*WORK REQUEST:* Show every line from the entries that follow which holds the word "brown".

*DATA PROVIDED:*
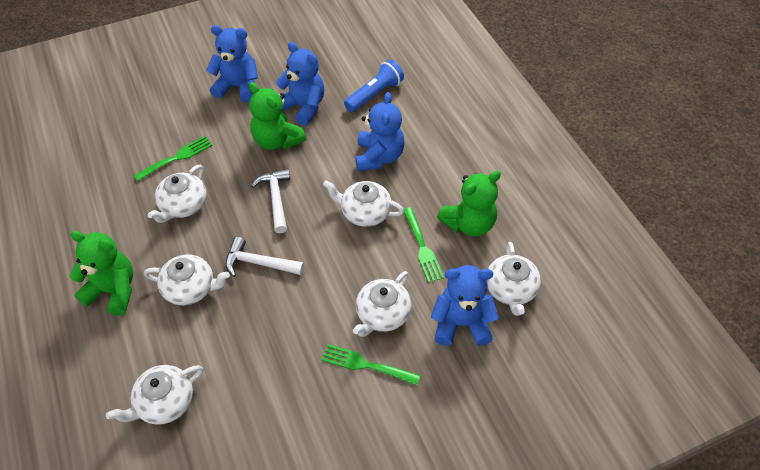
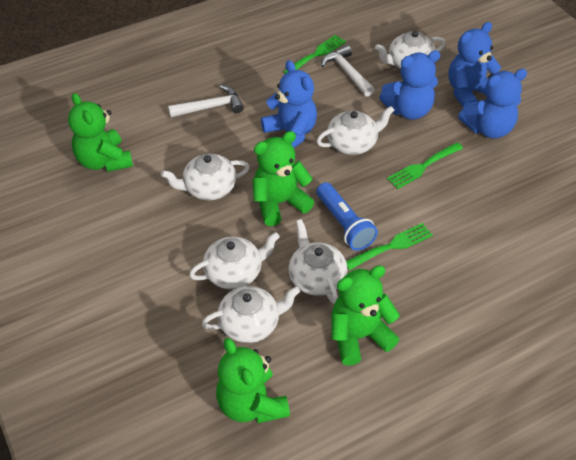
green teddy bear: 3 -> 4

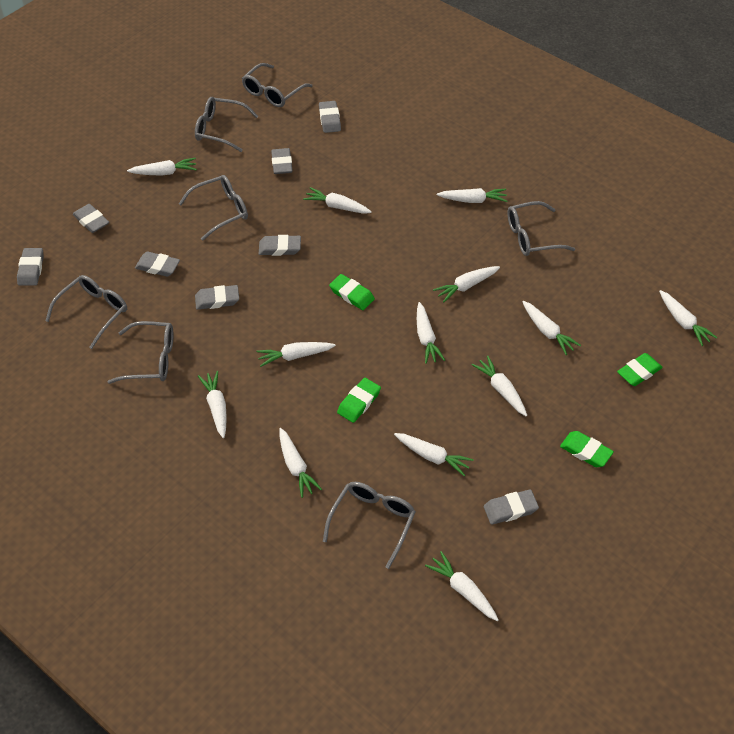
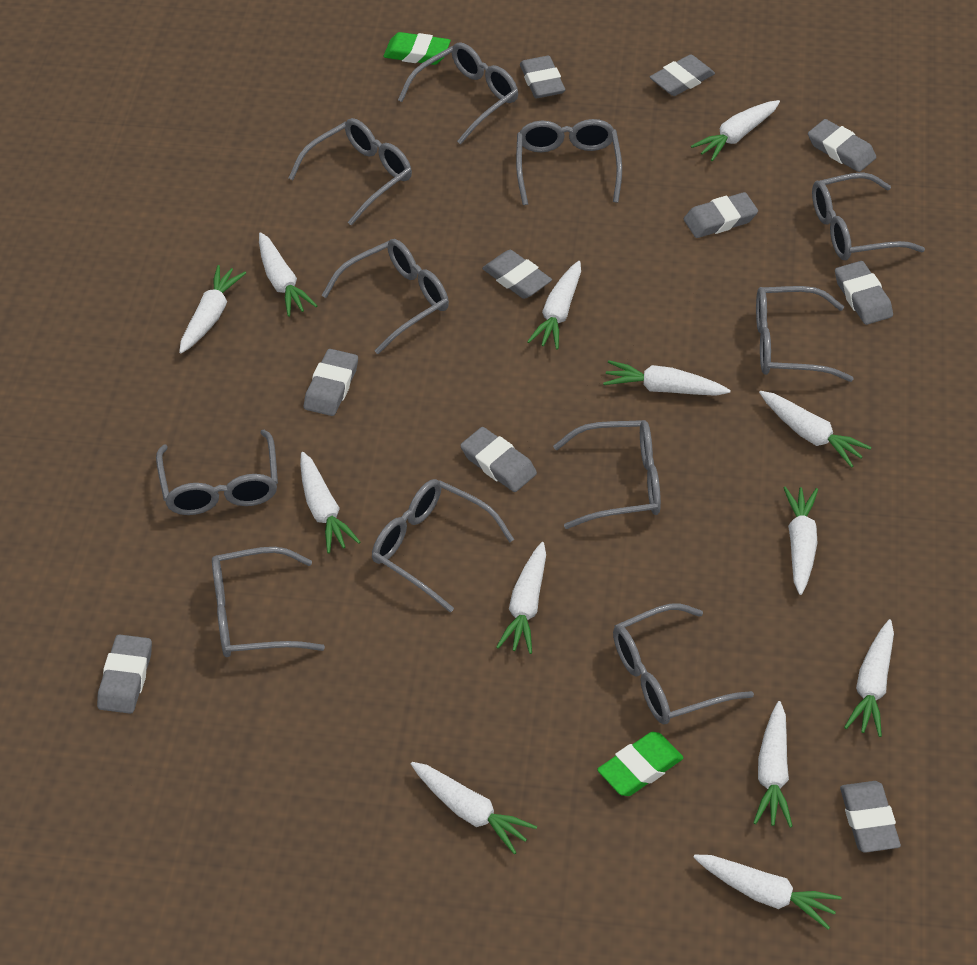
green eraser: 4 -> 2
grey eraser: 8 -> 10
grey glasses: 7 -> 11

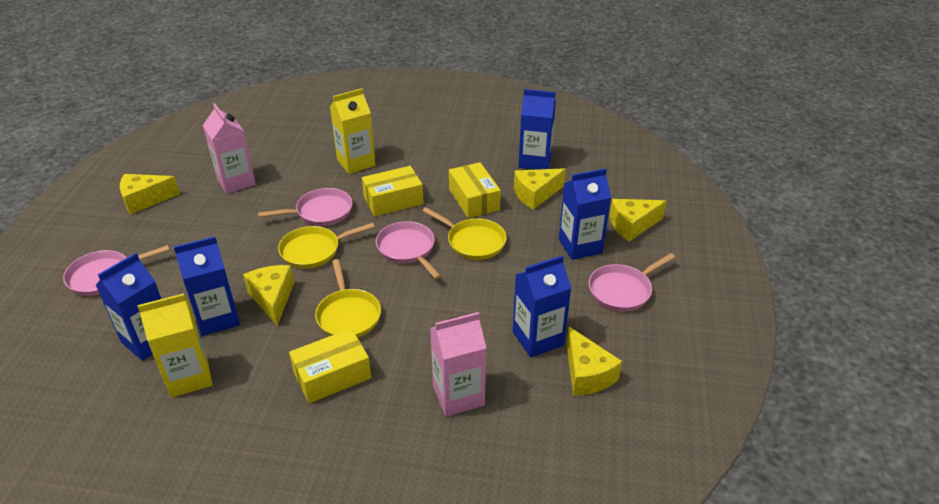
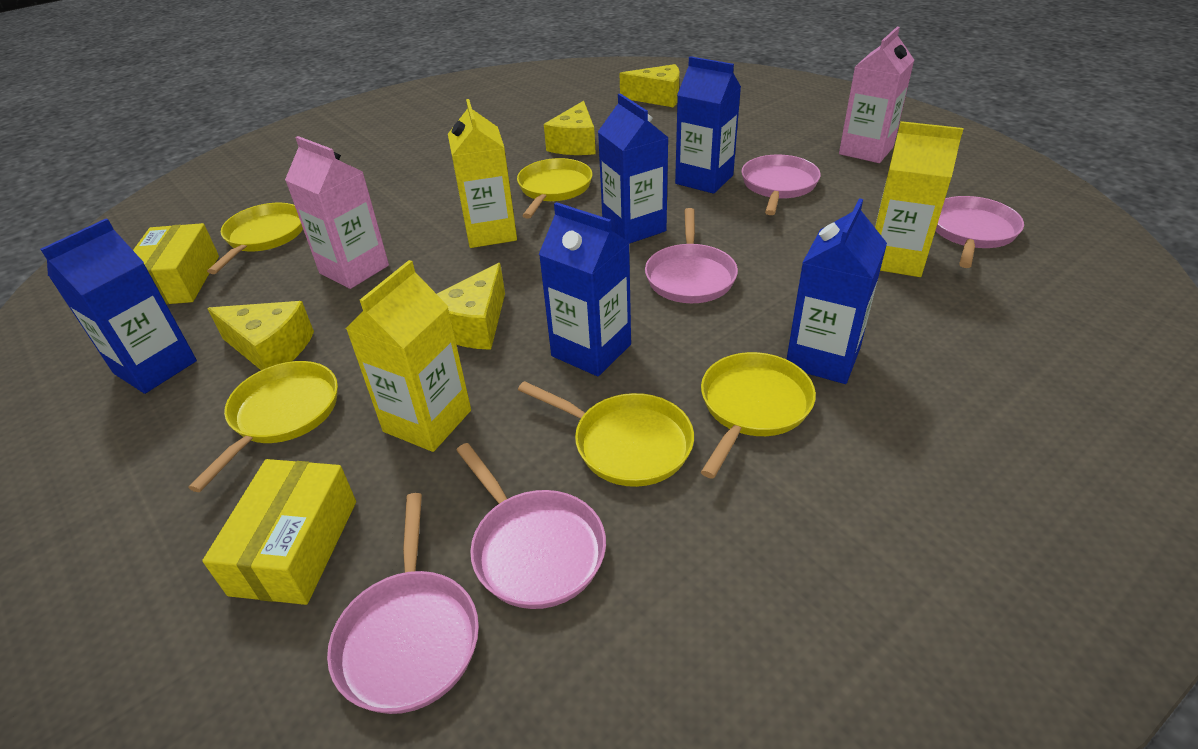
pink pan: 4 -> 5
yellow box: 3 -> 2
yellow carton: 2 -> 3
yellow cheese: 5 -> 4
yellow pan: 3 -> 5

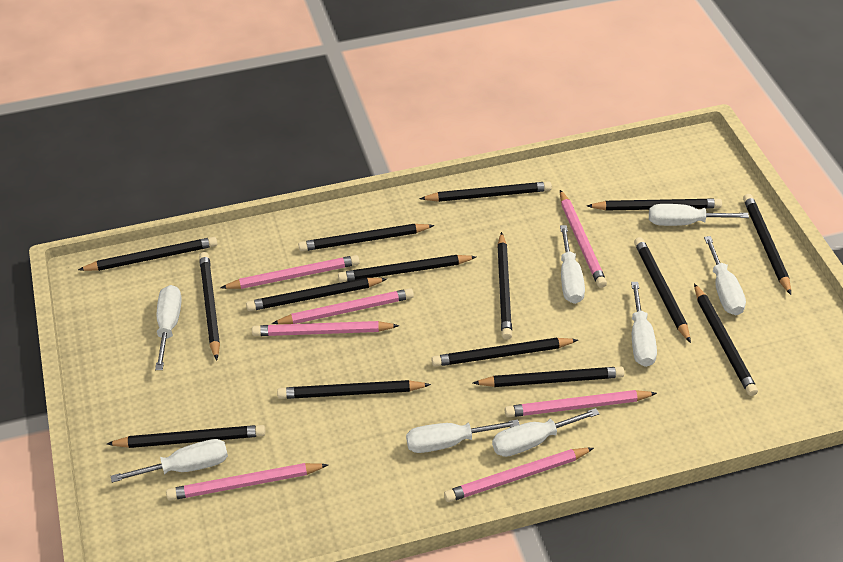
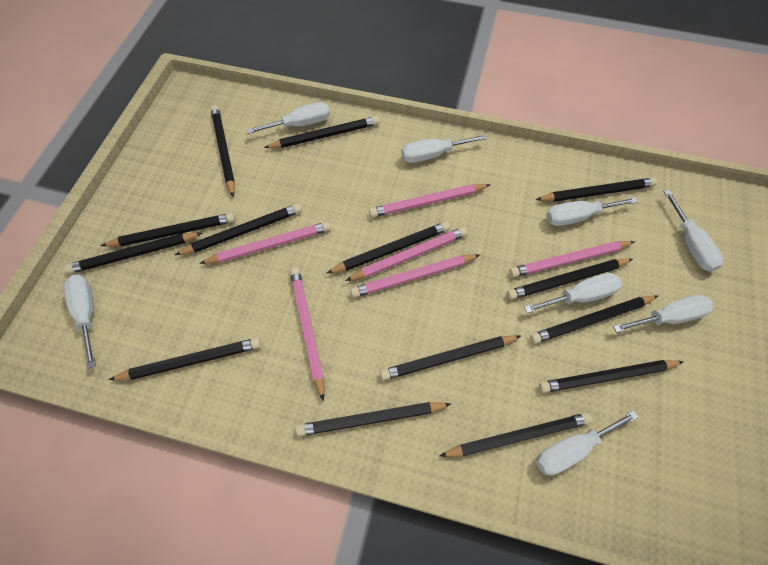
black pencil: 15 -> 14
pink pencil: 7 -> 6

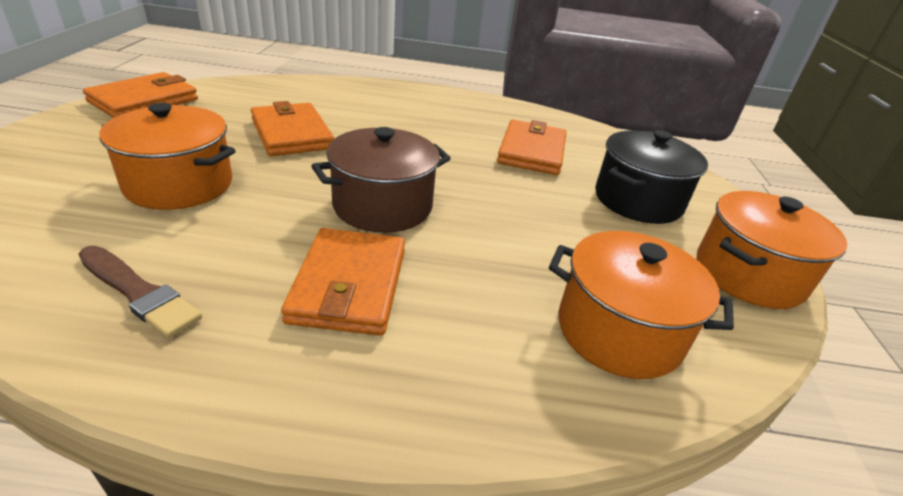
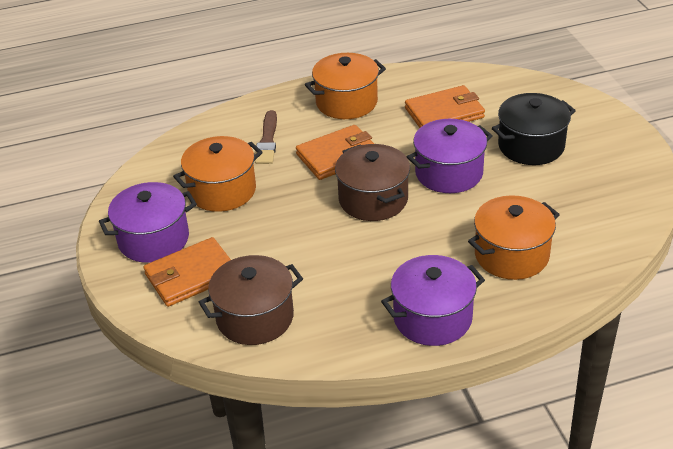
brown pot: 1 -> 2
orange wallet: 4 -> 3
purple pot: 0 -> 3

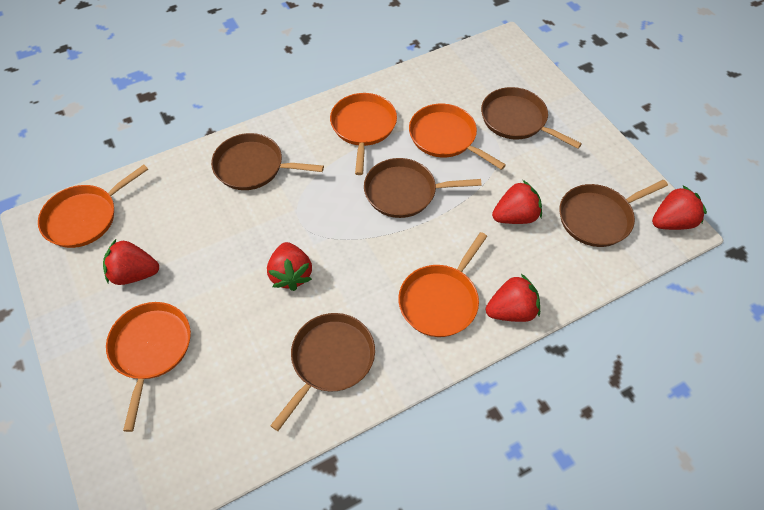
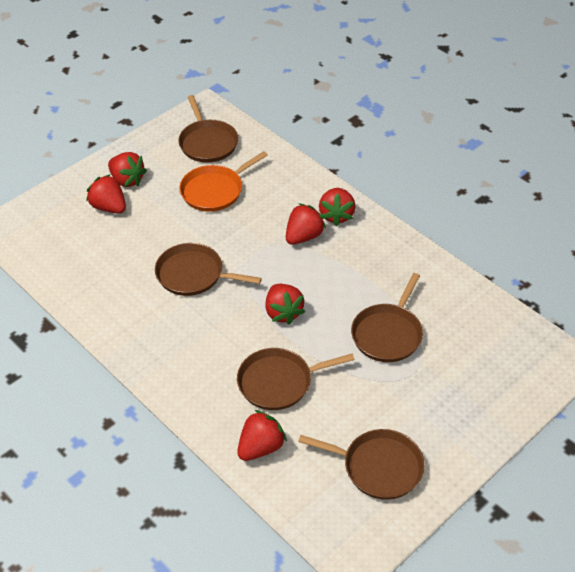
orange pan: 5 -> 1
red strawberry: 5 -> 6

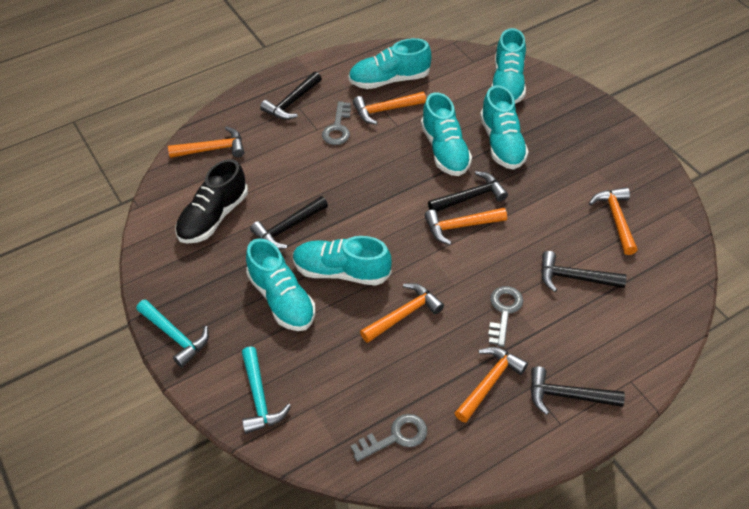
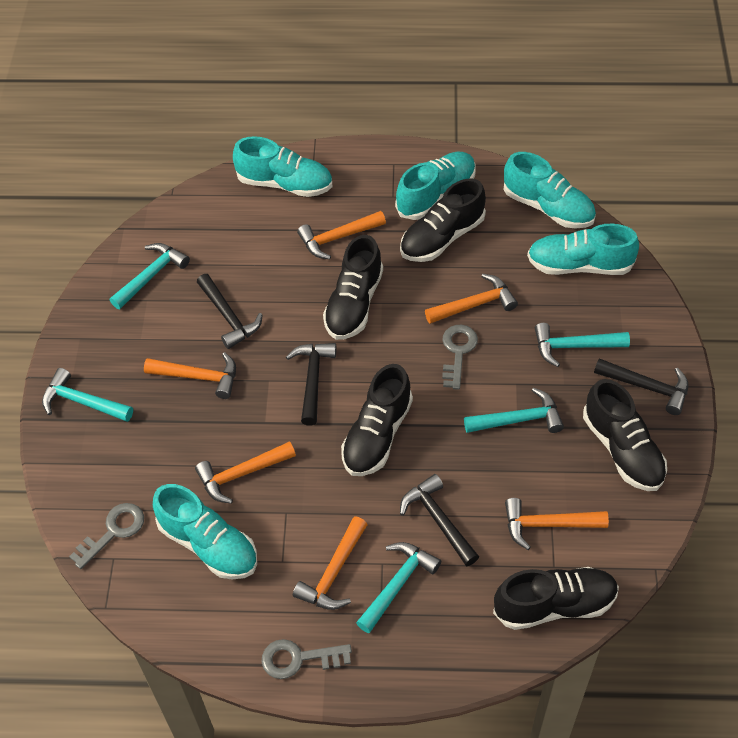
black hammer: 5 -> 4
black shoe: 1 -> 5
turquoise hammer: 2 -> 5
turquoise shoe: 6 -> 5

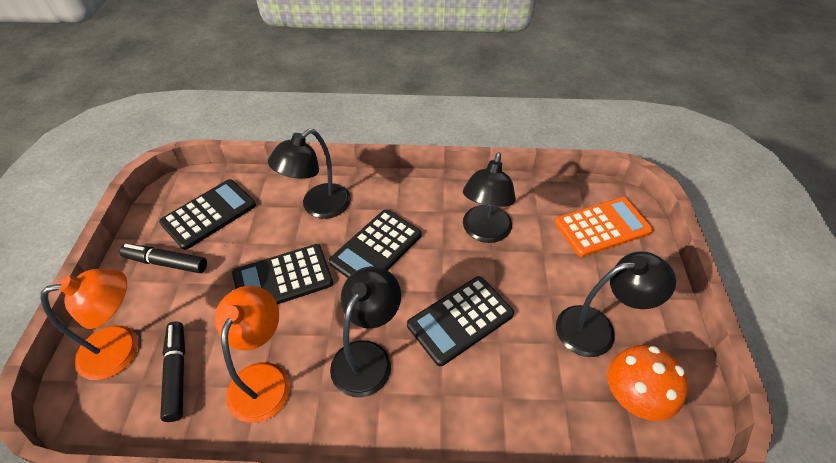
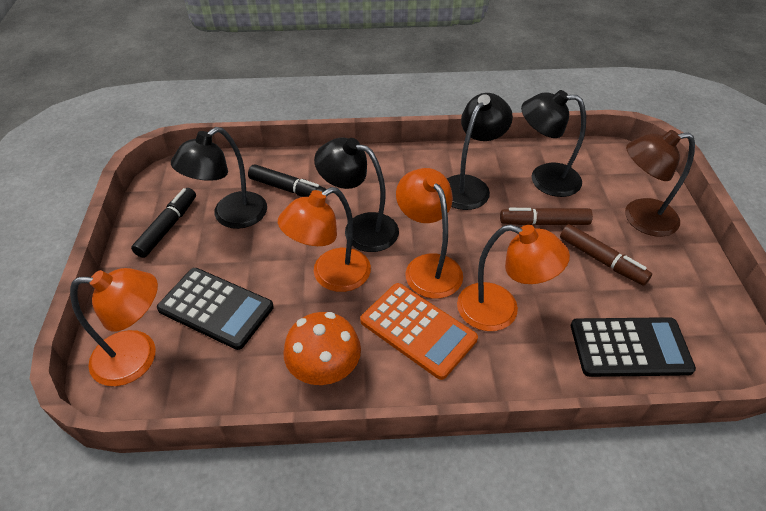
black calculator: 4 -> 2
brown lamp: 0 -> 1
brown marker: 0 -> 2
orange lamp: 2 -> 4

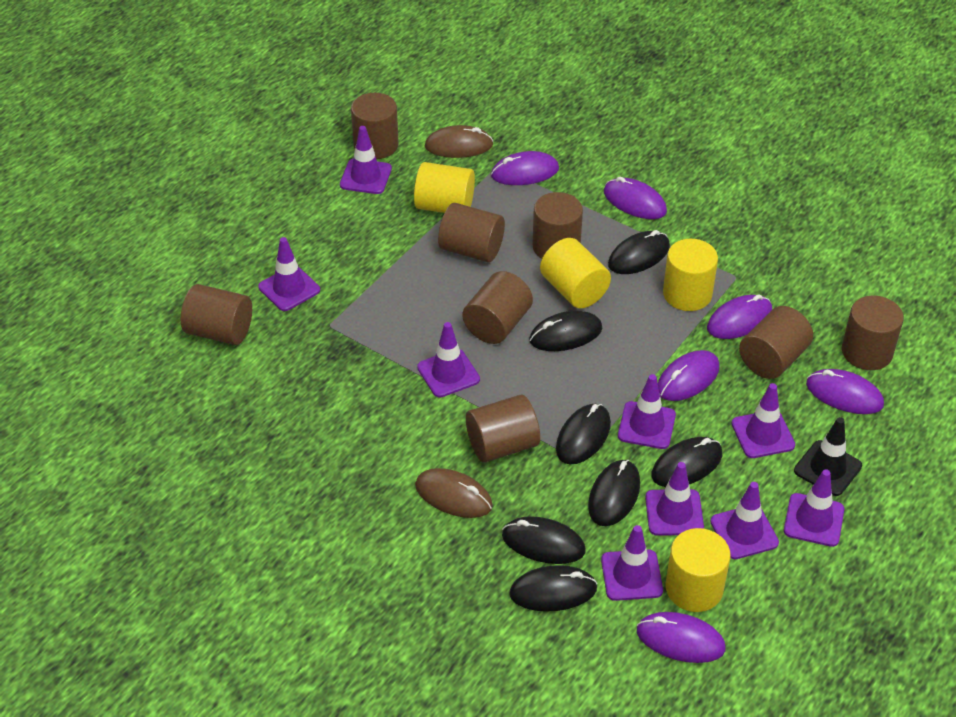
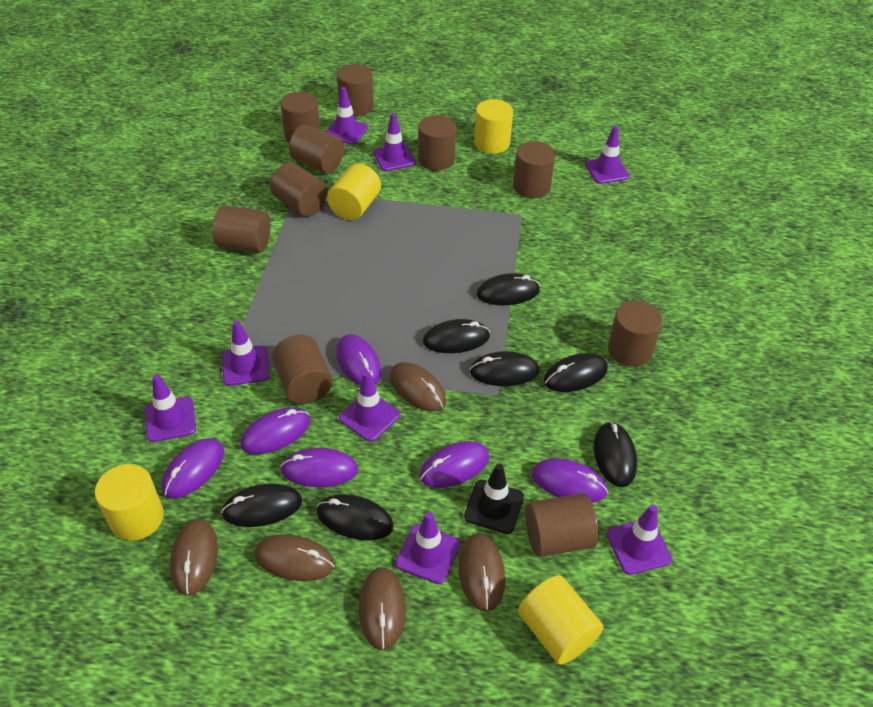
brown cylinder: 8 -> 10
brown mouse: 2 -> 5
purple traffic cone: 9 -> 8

*RESPONSE:*
brown pot: 1 -> 2
brown lamp: 0 -> 1
brown marker: 0 -> 2
brown cylinder: 8 -> 10
brown mouse: 2 -> 5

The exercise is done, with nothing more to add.